• **Problem description**
Below are some records; give them all again exactly, but not the pictures.

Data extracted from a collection
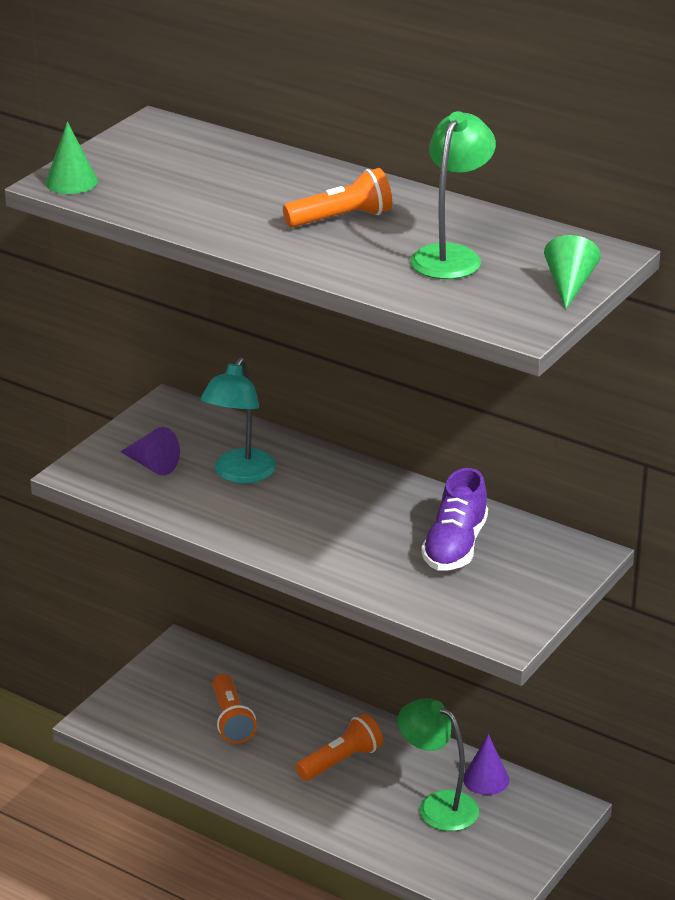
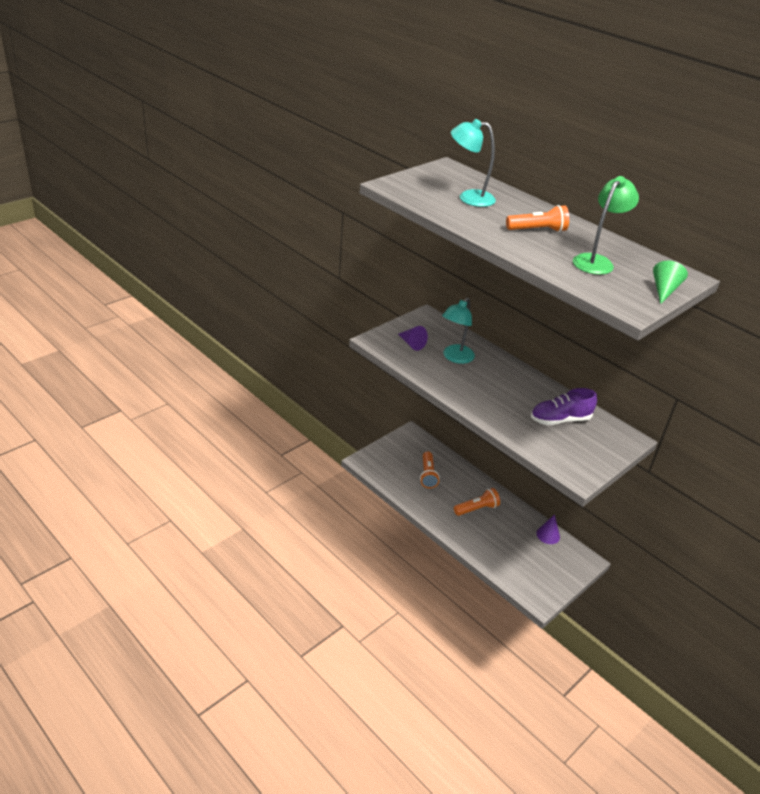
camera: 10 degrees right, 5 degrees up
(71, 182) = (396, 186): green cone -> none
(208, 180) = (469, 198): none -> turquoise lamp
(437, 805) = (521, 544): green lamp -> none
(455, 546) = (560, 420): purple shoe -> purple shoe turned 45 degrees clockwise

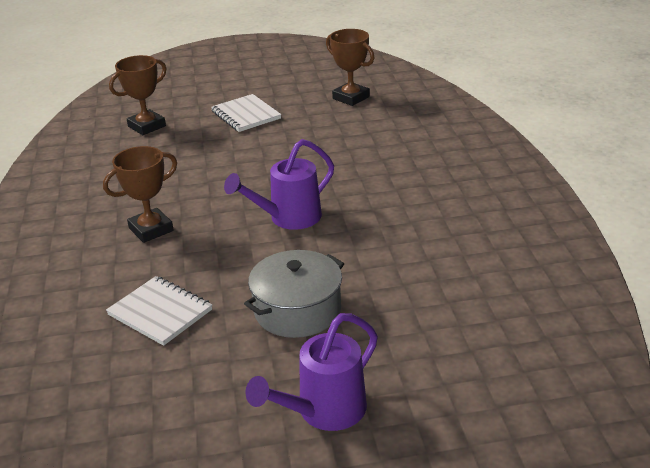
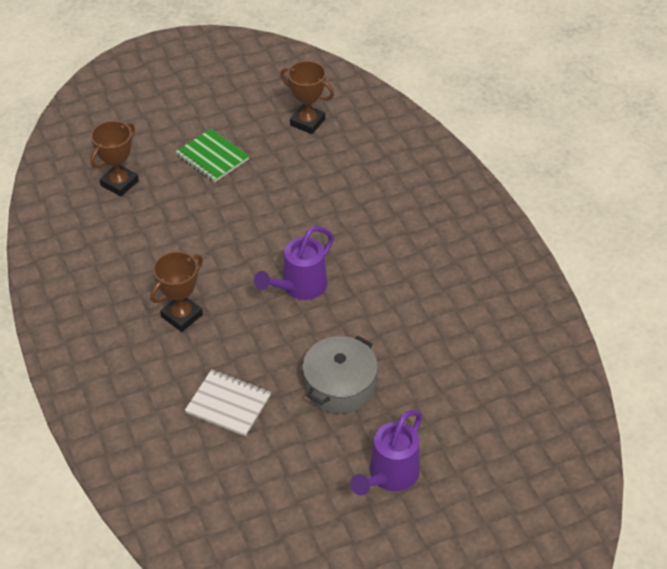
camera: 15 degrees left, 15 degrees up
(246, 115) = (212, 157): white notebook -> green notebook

• **Exercise response**
camera: 10 degrees right, 5 degrees up
(71, 182) = (396, 186): green cone -> none
(208, 180) = (469, 198): none -> turquoise lamp
(437, 805) = (521, 544): green lamp -> none
(455, 546) = (560, 420): purple shoe -> purple shoe turned 45 degrees clockwise

camera: 15 degrees left, 15 degrees up
(246, 115) = (212, 157): white notebook -> green notebook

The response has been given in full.